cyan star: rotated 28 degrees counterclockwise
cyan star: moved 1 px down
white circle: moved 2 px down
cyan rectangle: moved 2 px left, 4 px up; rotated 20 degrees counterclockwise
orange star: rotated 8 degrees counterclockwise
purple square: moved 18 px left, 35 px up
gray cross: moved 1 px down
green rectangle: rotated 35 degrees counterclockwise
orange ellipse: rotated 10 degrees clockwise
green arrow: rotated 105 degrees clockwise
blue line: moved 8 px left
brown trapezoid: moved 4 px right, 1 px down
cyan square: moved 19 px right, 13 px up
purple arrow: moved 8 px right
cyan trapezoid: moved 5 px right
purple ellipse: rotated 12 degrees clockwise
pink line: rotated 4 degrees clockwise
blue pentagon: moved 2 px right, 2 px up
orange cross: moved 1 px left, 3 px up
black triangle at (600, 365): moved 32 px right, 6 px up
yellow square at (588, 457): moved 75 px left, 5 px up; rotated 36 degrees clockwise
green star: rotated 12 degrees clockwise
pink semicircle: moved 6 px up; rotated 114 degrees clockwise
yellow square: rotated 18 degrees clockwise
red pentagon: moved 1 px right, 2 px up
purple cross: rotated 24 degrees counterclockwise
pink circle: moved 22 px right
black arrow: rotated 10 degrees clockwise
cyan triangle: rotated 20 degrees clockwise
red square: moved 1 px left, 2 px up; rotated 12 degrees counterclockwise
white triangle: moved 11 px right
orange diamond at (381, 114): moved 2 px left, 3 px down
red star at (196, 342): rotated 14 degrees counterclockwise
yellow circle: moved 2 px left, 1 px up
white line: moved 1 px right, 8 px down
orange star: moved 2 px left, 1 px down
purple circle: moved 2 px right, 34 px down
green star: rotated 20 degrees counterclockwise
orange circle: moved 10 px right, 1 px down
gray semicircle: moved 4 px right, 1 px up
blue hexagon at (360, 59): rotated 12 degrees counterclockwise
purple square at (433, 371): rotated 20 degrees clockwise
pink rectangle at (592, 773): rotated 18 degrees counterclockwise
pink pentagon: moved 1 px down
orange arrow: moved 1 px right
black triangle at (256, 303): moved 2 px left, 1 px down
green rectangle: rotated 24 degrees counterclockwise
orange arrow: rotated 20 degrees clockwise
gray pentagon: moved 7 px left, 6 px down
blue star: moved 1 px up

**********

# BRIEF:
Would you print all of the entries exactly as they stand?

# EXPECTED ANSWER:
cyan star: rotated 28 degrees counterclockwise
cyan star: moved 1 px down
white circle: moved 2 px down
cyan rectangle: moved 2 px left, 4 px up; rotated 20 degrees counterclockwise
orange star: rotated 8 degrees counterclockwise
purple square: moved 18 px left, 35 px up
gray cross: moved 1 px down
green rectangle: rotated 35 degrees counterclockwise
orange ellipse: rotated 10 degrees clockwise
green arrow: rotated 105 degrees clockwise
blue line: moved 8 px left
brown trapezoid: moved 4 px right, 1 px down
cyan square: moved 19 px right, 13 px up
purple arrow: moved 8 px right
cyan trapezoid: moved 5 px right
purple ellipse: rotated 12 degrees clockwise
pink line: rotated 4 degrees clockwise
blue pentagon: moved 2 px right, 2 px up
orange cross: moved 1 px left, 3 px up
black triangle at (600, 365): moved 32 px right, 6 px up
yellow square at (588, 457): moved 75 px left, 5 px up; rotated 36 degrees clockwise
green star: rotated 12 degrees clockwise
pink semicircle: moved 6 px up; rotated 114 degrees clockwise
yellow square: rotated 18 degrees clockwise
red pentagon: moved 1 px right, 2 px up
purple cross: rotated 24 degrees counterclockwise
pink circle: moved 22 px right
black arrow: rotated 10 degrees clockwise
cyan triangle: rotated 20 degrees clockwise
red square: moved 1 px left, 2 px up; rotated 12 degrees counterclockwise
white triangle: moved 11 px right
orange diamond at (381, 114): moved 2 px left, 3 px down
red star at (196, 342): rotated 14 degrees counterclockwise
yellow circle: moved 2 px left, 1 px up
white line: moved 1 px right, 8 px down
orange star: moved 2 px left, 1 px down
purple circle: moved 2 px right, 34 px down
green star: rotated 20 degrees counterclockwise
orange circle: moved 10 px right, 1 px down
gray semicircle: moved 4 px right, 1 px up
blue hexagon at (360, 59): rotated 12 degrees counterclockwise
purple square at (433, 371): rotated 20 degrees clockwise
pink rectangle at (592, 773): rotated 18 degrees counterclockwise
pink pentagon: moved 1 px down
orange arrow: moved 1 px right
black triangle at (256, 303): moved 2 px left, 1 px down
green rectangle: rotated 24 degrees counterclockwise
orange arrow: rotated 20 degrees clockwise
gray pentagon: moved 7 px left, 6 px down
blue star: moved 1 px up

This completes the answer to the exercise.